■ Directions
Below is a set of records. Repeat them verbatim without the pictures.

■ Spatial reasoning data
********
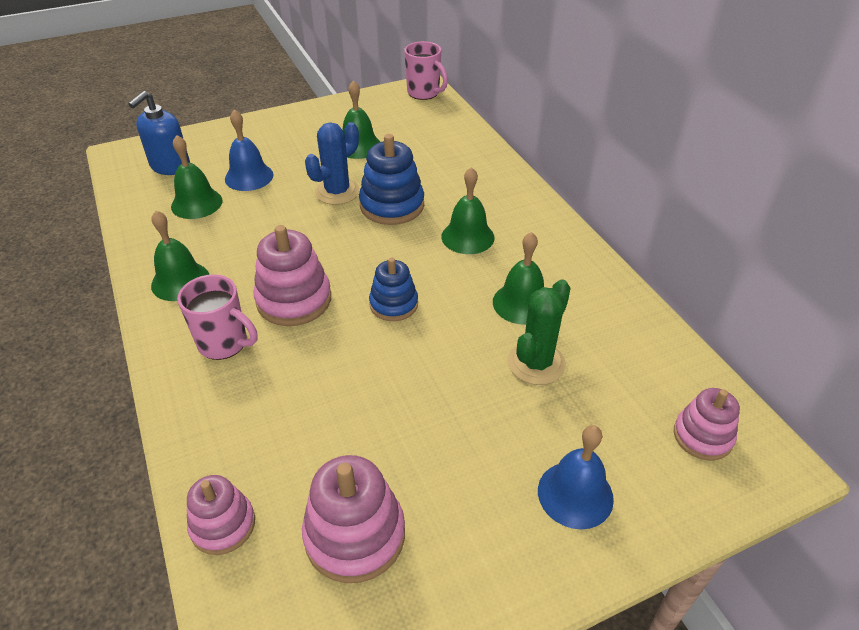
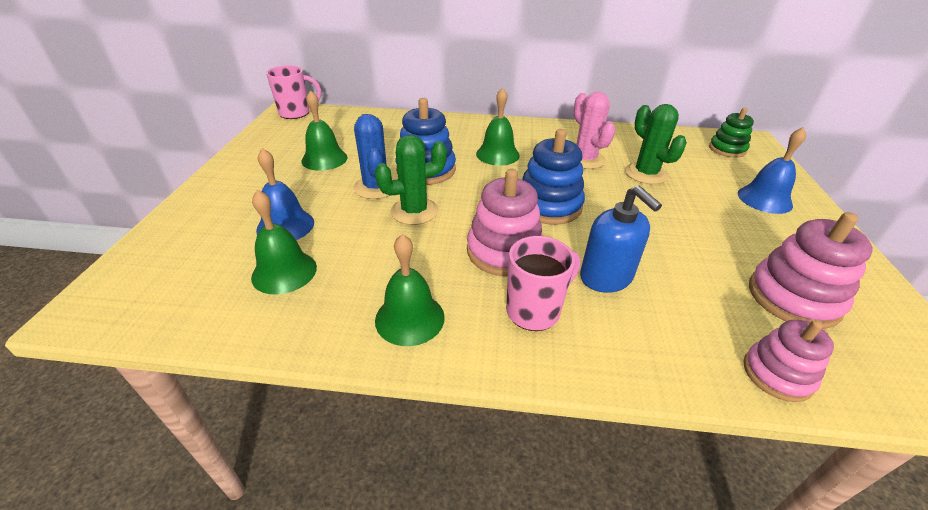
camera: 60 degrees left, 5 degrees down
blue soap dispenser [128,91,190,175] -> blue soap dispenser moved to [580,185,662,293]
blue stacking toy [369,258,418,321] -> blue stacking toy [522,129,585,225], size x1.55
green bell [493,232,544,325] -> pink cactus [574,92,616,169]
pink stacking toy [674,388,740,460] -> green stacking toy [709,108,754,158]
none -> green cactus [375,135,447,225]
********
■ Solved exercise
camera: 60 degrees left, 5 degrees down
blue soap dispenser [128,91,190,175] -> blue soap dispenser moved to [580,185,662,293]
blue stacking toy [369,258,418,321] -> blue stacking toy [522,129,585,225], size x1.55
green bell [493,232,544,325] -> pink cactus [574,92,616,169]
pink stacking toy [674,388,740,460] -> green stacking toy [709,108,754,158]
none -> green cactus [375,135,447,225]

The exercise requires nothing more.